# [ACTION ITEM]
Find the word "left" in the data, then copy each line where it is found.

Coordinate-based change listings:
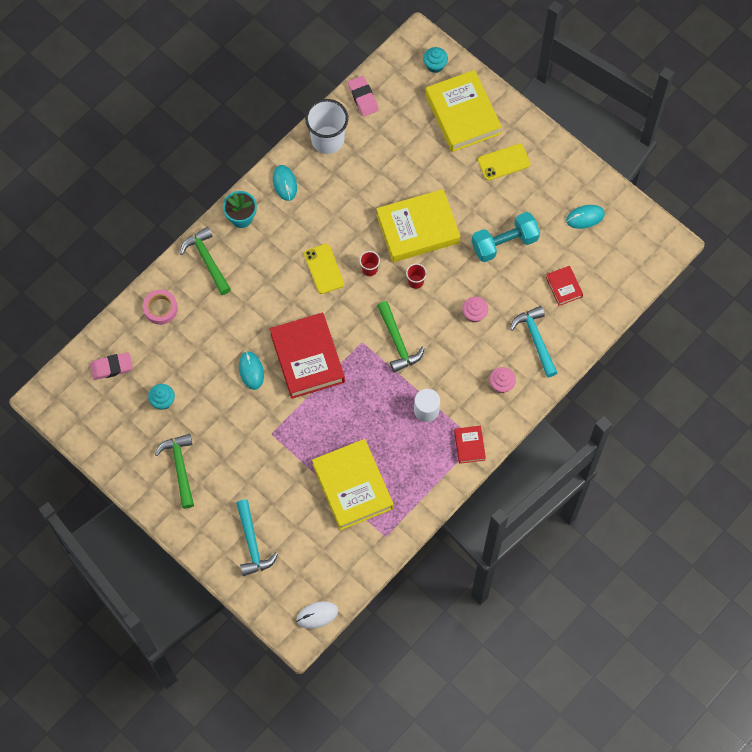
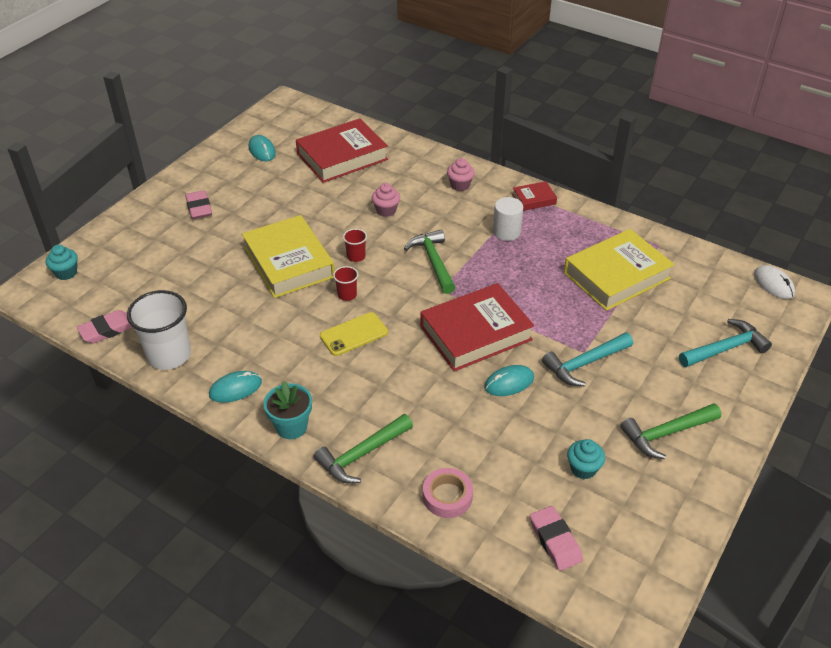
camera: 100 degrees left, 25 degrees down
green hammer [377,301,425,373] -> green hammer turned 75 degrees counterclockwise [404,230,456,294]
yellow book [426,70,502,152] -> none
turquoise dumbbell [472,212,540,262] -> none
yellow phone [478,144,531,180] -> pink eraser [185,190,212,219]
turquoise hammer [510,306,557,378] -> turquoise hammer moved to [542,332,633,386]
red book [546,266,583,306] -> red book [296,118,388,183], size x2.13

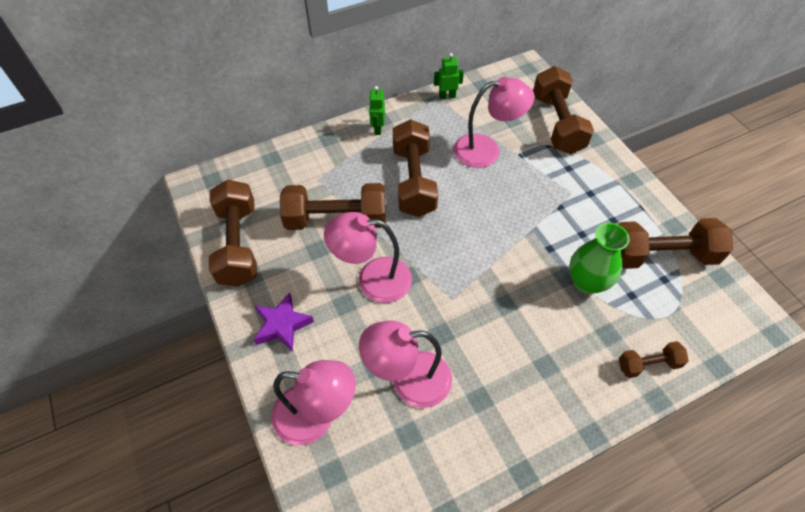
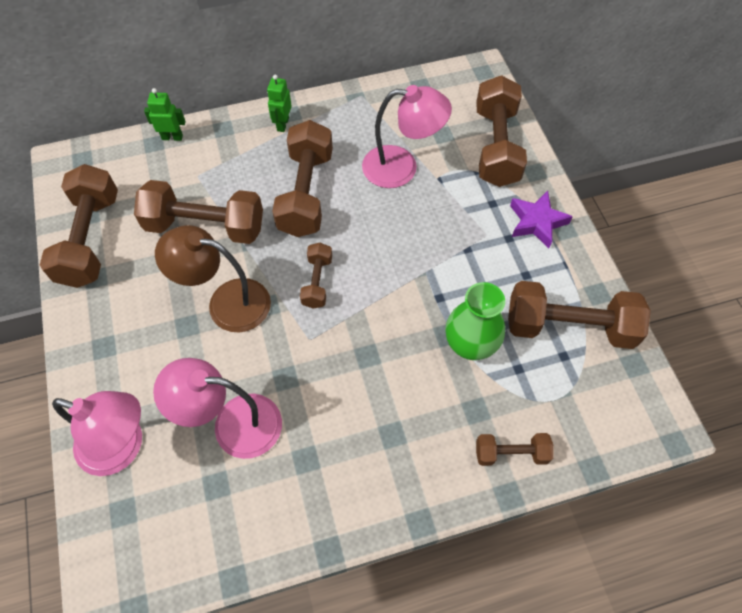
camera: 10 degrees right, 5 degrees up
purple star [254,292,314,352] -> purple star moved to [510,191,573,248]
pink lamp [324,212,412,303] -> brown lamp [155,225,271,332]
green robot [434,53,464,99] -> green robot moved to [144,88,186,141]
none -> brown dumbbell [300,243,332,309]

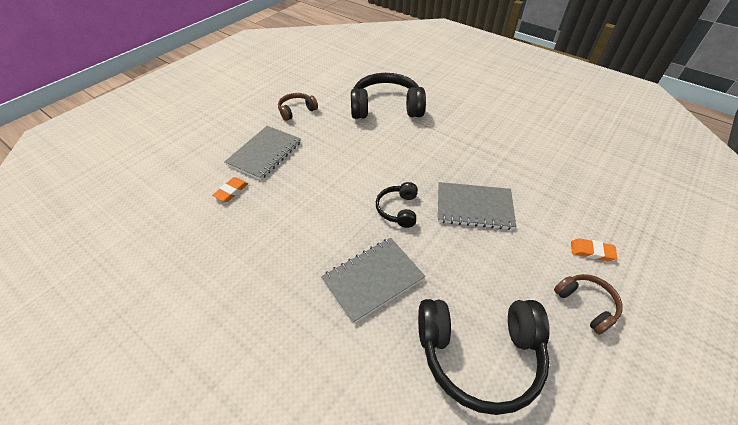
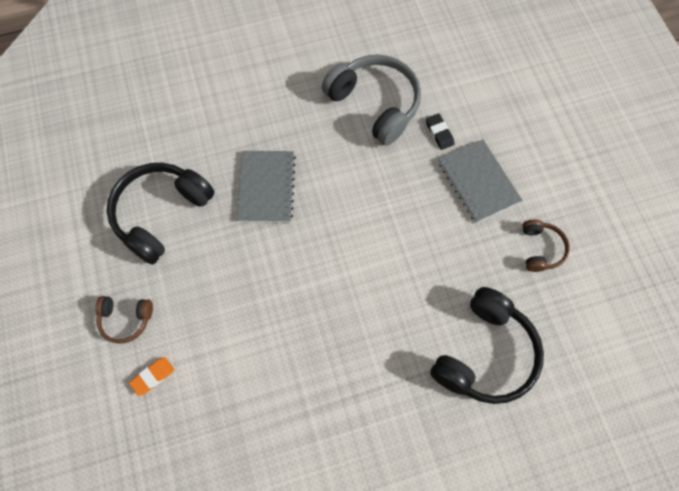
camera: 125 degrees right, 20 degrees up
orange eraser [212,177,248,202] -> black eraser [426,113,455,150]
black headphones [376,182,418,228] -> none
grey notebook [438,182,516,230] -> none
none -> grey headphones [322,55,421,146]

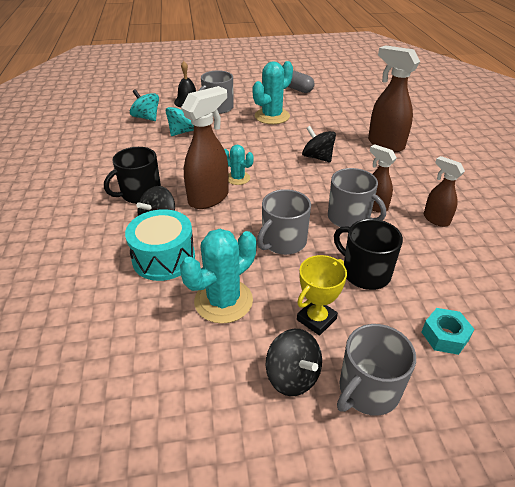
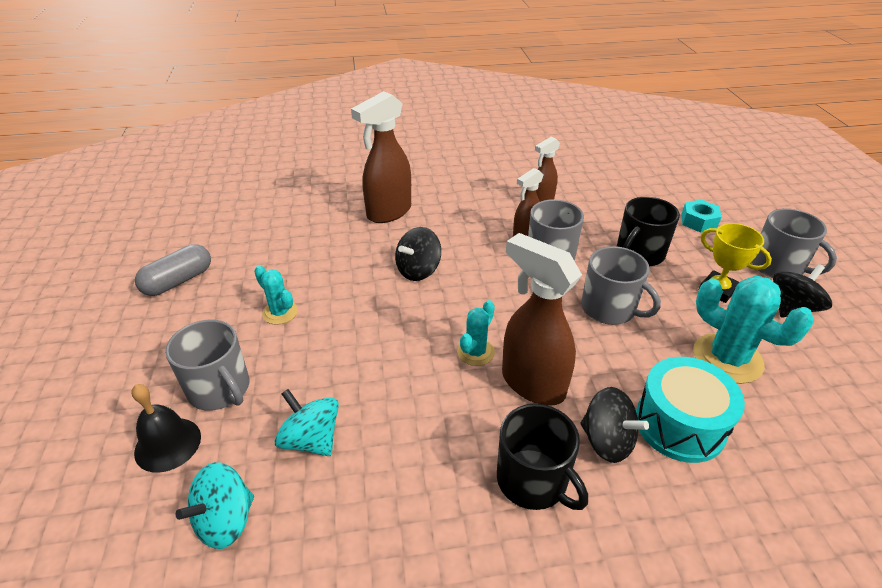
camera: 90 degrees left, 0 degrees up
turquoise cactus [253,61,293,124] -> turquoise cactus [254,265,298,325], size x0.57

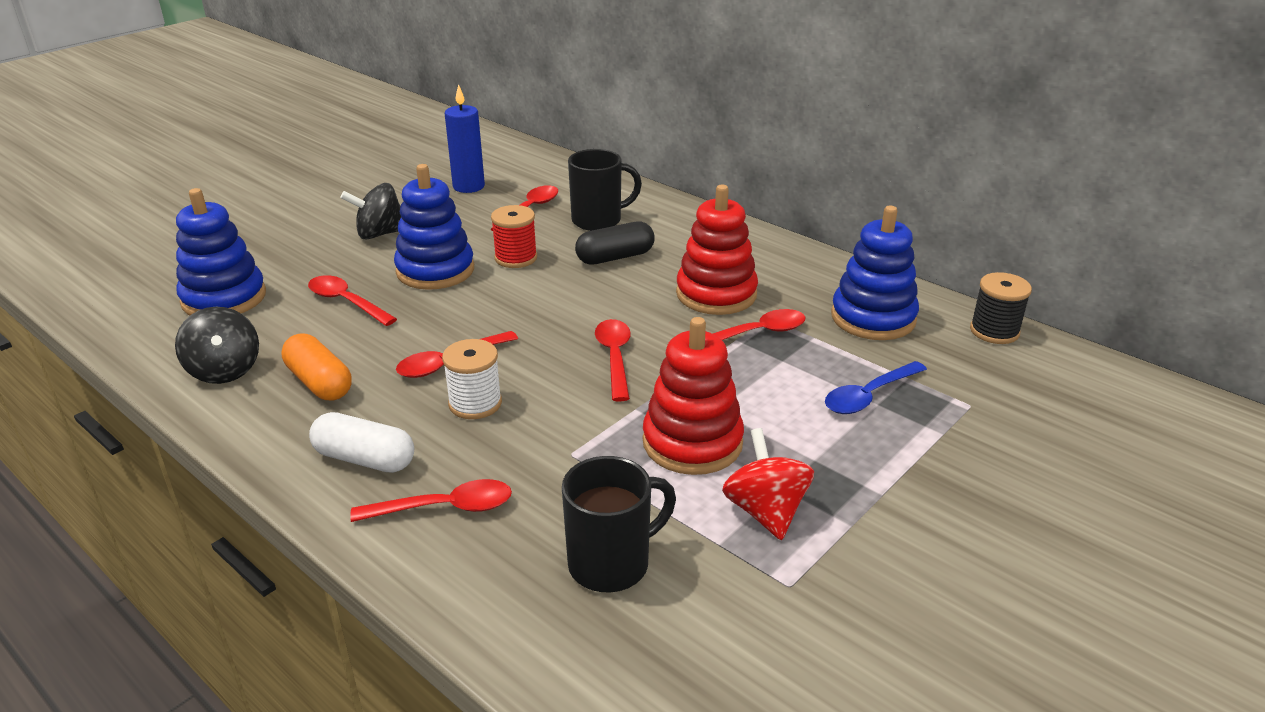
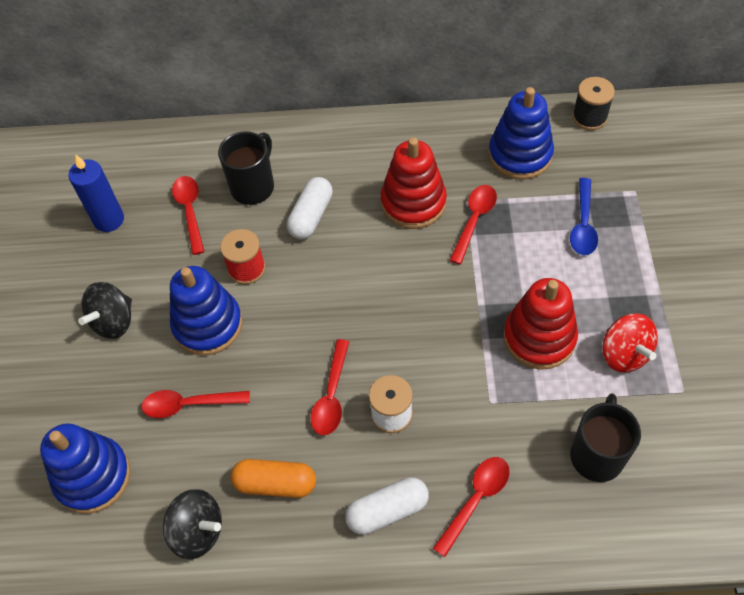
camera: 40 degrees left, 25 degrees up
black capsule [575,221,655,265] -> white capsule [287,177,333,239]
red spoon [595,319,631,402] -> none
red spinning top [722,428,814,540] -> red spinning top turned 150 degrees counterclockwise [602,313,658,372]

# [RESULT]
camera: 100 degrees left, 25 degrees down
camera: 90 degrees left, 0 degrees up
camera: 40 degrees left, 25 degrees up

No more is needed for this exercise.